▸ **Given problem**:
Pick out every line in the listing below that contains the word "structures", treating uppercase and lowercase as different, and copy each of those lines.
··· Data listing ···
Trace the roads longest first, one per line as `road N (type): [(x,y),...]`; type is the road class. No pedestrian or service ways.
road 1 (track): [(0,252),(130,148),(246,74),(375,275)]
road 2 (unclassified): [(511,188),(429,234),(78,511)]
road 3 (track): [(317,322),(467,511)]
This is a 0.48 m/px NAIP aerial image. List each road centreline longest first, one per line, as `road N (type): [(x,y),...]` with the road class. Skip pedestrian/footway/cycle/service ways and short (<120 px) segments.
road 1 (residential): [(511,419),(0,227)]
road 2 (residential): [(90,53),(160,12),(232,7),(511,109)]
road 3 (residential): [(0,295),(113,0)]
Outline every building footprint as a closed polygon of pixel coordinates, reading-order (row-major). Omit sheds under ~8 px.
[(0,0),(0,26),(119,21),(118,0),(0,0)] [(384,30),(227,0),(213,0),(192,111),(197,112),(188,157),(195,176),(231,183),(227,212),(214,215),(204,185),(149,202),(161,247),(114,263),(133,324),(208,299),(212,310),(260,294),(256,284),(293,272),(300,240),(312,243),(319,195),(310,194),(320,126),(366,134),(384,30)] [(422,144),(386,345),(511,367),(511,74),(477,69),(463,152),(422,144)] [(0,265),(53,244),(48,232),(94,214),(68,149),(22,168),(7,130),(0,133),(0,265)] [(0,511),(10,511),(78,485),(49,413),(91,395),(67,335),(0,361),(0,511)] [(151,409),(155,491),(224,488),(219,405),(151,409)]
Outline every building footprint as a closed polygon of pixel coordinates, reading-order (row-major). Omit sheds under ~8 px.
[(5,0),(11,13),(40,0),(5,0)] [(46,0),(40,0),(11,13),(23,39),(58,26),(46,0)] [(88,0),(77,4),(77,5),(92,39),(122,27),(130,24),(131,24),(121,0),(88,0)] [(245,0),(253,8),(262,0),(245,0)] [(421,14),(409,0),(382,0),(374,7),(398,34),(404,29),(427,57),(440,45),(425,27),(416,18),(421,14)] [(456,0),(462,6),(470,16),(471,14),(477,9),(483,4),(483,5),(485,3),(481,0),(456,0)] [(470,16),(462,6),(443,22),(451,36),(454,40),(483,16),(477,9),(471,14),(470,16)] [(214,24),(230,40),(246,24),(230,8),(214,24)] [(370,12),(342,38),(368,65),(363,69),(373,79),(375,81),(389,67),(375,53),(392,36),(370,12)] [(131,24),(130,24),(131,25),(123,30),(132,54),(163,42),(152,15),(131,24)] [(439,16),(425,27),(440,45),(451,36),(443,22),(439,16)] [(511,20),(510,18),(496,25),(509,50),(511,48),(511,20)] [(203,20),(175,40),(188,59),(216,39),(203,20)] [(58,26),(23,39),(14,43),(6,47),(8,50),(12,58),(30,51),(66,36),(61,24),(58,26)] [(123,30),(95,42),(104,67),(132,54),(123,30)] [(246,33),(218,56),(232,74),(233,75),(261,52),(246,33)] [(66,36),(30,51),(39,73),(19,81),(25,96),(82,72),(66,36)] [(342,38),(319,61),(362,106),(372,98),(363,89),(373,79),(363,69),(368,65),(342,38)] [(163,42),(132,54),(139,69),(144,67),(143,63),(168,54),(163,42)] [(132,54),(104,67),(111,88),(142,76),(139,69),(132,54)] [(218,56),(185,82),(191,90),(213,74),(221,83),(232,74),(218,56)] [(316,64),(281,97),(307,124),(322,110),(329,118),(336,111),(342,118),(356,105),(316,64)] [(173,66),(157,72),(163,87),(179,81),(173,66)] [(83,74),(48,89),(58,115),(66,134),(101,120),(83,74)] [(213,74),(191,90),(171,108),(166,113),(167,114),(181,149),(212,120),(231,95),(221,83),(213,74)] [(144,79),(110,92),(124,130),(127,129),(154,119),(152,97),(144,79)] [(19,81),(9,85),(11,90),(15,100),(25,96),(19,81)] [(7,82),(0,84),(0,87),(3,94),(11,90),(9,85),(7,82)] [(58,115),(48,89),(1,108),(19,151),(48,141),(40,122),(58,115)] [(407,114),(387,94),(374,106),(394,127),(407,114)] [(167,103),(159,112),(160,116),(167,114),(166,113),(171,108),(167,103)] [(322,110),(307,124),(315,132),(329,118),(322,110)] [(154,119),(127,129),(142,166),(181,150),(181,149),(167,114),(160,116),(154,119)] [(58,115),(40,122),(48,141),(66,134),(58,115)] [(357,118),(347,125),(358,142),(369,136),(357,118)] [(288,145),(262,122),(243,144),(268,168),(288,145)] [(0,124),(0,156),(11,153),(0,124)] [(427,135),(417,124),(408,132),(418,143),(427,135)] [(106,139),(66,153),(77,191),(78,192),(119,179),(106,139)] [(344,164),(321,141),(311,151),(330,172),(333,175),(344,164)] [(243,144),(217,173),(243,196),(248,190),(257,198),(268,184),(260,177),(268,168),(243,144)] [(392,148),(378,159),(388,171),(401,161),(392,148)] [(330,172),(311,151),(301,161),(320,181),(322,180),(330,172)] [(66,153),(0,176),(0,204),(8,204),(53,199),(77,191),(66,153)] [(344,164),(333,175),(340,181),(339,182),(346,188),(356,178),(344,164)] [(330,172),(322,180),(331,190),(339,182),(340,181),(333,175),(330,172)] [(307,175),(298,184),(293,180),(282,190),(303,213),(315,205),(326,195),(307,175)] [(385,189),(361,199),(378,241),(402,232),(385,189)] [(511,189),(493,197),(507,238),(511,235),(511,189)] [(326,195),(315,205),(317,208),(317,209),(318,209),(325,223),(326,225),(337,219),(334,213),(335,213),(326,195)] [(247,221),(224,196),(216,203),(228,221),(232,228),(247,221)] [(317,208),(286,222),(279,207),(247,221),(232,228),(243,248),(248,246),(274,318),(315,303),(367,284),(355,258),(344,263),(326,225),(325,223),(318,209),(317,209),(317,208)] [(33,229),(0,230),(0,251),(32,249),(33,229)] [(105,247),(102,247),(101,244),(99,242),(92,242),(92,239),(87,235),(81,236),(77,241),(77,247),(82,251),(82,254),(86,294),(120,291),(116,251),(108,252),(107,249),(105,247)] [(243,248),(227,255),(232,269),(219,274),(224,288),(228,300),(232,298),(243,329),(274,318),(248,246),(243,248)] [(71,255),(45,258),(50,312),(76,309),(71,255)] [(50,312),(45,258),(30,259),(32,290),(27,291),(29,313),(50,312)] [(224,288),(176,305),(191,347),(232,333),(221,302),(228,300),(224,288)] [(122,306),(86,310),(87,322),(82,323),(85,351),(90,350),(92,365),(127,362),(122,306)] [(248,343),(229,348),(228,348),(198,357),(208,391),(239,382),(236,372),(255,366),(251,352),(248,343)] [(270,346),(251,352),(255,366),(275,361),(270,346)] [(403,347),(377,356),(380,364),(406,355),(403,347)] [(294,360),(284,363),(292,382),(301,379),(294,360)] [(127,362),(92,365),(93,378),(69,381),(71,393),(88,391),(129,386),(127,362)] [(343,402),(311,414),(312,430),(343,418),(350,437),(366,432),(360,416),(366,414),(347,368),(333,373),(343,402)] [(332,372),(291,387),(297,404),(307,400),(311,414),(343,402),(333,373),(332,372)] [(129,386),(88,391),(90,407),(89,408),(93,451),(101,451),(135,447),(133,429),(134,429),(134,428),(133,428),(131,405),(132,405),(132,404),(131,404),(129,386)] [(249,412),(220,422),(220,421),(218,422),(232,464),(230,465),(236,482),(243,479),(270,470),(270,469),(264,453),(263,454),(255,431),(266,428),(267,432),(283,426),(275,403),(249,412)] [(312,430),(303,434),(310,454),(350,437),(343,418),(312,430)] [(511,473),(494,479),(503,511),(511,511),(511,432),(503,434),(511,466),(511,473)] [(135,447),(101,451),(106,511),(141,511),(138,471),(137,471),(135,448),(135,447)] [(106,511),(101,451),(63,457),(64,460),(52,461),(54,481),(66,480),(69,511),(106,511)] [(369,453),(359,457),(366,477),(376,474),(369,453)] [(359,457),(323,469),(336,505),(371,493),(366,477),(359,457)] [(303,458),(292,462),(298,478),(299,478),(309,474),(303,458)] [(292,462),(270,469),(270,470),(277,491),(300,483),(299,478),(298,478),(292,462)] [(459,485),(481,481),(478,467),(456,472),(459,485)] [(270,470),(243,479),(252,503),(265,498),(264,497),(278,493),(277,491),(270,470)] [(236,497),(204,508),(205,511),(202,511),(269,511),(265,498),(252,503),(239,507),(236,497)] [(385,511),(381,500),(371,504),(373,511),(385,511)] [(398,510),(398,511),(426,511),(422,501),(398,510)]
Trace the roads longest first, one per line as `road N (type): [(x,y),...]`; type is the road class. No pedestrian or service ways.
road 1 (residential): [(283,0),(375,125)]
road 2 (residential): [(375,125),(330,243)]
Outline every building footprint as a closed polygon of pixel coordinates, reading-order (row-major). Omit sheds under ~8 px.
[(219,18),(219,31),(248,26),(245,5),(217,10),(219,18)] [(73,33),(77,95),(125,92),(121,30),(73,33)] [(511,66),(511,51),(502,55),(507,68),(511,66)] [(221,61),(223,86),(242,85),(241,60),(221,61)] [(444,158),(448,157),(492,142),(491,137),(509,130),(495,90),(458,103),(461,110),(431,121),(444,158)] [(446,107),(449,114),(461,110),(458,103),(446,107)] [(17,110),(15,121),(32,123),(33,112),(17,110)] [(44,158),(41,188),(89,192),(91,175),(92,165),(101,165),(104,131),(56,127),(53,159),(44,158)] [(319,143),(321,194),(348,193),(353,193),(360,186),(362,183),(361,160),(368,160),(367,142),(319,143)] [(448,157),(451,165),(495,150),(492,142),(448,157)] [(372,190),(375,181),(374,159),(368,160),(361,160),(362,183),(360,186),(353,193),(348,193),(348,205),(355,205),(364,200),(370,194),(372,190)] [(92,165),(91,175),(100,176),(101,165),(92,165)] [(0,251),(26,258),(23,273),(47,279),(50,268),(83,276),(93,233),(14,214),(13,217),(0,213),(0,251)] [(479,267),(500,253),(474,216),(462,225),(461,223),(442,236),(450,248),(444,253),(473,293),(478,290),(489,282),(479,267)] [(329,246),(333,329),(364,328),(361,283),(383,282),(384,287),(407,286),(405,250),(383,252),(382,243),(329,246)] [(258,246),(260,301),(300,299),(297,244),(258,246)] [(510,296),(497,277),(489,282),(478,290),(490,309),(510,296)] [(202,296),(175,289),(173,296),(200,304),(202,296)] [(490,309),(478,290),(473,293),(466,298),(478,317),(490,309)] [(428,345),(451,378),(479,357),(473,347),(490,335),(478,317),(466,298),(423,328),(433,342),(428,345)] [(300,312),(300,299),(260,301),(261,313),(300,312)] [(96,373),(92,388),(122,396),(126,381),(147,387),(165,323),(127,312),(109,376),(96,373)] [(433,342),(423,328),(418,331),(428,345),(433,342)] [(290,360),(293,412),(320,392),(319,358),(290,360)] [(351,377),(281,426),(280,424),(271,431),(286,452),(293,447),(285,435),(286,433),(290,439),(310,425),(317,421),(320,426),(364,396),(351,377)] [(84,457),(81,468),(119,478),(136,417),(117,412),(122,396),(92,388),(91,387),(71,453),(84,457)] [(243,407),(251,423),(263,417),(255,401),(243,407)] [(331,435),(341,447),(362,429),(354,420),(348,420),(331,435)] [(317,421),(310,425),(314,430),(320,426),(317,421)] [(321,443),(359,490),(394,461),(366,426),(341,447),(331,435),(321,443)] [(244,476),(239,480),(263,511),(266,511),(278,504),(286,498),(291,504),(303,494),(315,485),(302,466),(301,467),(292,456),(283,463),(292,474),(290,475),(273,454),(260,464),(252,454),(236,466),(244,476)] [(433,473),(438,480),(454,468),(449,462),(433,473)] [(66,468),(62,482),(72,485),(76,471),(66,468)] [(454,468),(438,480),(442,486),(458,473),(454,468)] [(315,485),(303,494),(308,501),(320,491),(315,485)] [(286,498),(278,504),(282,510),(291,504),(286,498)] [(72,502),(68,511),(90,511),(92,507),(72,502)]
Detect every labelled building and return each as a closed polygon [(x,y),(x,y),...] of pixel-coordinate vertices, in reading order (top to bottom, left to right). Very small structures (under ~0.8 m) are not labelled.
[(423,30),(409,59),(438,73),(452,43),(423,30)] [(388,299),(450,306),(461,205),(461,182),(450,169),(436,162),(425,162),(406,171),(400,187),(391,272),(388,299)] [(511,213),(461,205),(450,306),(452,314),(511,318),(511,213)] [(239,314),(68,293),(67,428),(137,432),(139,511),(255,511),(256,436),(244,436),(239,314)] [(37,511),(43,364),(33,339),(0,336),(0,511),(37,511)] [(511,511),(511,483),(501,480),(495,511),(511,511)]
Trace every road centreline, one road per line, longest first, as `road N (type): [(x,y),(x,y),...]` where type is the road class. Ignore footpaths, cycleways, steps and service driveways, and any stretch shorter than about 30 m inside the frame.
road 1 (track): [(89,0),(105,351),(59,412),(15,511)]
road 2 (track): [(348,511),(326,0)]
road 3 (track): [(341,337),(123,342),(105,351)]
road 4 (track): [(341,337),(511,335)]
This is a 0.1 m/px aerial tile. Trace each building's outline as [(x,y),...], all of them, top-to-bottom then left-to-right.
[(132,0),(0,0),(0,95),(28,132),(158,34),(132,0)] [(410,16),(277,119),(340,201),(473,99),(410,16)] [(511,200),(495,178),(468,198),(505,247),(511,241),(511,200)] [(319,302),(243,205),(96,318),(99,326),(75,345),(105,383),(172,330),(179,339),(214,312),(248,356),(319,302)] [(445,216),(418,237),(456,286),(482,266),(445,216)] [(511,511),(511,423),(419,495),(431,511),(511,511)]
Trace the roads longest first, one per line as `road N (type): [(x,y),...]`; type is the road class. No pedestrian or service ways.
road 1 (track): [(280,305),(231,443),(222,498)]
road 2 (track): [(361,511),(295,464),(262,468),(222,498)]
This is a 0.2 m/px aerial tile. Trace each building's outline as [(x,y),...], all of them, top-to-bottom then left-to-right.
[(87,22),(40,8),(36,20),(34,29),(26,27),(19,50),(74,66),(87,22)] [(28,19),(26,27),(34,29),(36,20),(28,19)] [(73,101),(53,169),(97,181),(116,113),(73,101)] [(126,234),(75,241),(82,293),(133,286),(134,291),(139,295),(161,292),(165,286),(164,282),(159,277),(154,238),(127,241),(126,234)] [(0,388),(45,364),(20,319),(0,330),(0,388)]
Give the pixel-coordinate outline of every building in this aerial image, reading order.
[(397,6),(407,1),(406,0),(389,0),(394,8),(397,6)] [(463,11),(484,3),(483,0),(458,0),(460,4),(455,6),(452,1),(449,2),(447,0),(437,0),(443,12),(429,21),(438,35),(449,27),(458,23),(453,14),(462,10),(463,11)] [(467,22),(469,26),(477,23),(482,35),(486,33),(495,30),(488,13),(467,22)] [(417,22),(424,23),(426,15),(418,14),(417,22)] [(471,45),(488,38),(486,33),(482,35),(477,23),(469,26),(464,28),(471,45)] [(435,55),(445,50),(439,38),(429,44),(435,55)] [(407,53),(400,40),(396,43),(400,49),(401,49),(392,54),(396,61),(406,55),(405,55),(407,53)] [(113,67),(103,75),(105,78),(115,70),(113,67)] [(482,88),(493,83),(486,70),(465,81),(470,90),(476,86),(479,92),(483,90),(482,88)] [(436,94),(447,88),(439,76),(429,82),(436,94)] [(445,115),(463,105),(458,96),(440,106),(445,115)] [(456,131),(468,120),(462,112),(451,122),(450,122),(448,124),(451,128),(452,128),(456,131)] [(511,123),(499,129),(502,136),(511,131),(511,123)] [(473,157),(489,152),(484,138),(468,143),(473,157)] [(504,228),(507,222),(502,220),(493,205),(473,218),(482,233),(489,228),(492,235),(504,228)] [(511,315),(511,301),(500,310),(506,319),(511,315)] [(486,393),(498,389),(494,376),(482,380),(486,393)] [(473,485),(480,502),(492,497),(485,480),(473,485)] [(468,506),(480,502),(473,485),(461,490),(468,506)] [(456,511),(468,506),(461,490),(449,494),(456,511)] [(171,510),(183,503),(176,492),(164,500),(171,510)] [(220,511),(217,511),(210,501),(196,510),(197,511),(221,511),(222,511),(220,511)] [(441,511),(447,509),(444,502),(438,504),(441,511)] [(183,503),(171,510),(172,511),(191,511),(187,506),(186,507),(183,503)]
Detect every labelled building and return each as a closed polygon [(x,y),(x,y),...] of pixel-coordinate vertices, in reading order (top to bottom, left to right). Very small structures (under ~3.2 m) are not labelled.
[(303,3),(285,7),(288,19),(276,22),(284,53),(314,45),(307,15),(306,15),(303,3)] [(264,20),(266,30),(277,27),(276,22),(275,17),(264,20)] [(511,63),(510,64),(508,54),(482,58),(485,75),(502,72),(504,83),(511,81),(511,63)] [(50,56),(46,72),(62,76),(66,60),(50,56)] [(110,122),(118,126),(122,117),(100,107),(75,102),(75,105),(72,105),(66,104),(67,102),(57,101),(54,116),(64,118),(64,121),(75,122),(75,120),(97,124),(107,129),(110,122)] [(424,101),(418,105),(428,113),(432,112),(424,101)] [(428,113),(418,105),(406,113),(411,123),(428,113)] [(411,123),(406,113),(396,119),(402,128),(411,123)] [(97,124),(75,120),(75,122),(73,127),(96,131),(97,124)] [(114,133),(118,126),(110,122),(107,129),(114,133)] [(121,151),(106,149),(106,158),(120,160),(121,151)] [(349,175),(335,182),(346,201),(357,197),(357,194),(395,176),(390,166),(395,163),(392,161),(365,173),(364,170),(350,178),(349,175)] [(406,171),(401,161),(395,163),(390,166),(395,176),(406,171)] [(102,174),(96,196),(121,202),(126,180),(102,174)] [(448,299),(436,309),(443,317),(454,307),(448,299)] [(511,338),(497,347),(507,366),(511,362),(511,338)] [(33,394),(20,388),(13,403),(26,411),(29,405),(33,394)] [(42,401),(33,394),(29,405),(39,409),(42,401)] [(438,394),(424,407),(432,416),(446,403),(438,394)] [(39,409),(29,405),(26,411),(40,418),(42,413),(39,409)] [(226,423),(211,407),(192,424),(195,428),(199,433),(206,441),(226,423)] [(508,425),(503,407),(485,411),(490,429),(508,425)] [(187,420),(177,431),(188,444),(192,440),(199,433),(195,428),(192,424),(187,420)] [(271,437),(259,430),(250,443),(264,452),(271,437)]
···
▸ **Exercise response**:
Detect every labelled building and return each as a closed polygon [(x,y),(x,y),...] of pixel-coordinate vertices, in reading order (top to bottom, left to right). Very small structures (under ~0.8 m) are not labelled.
Detect every labelled building and return each as a closed polygon [(x,y),(x,y),...] of pixel-coordinate vertices, in reading order (top to bottom, left to right). Very small structures (under ~3.2 m) are not labelled.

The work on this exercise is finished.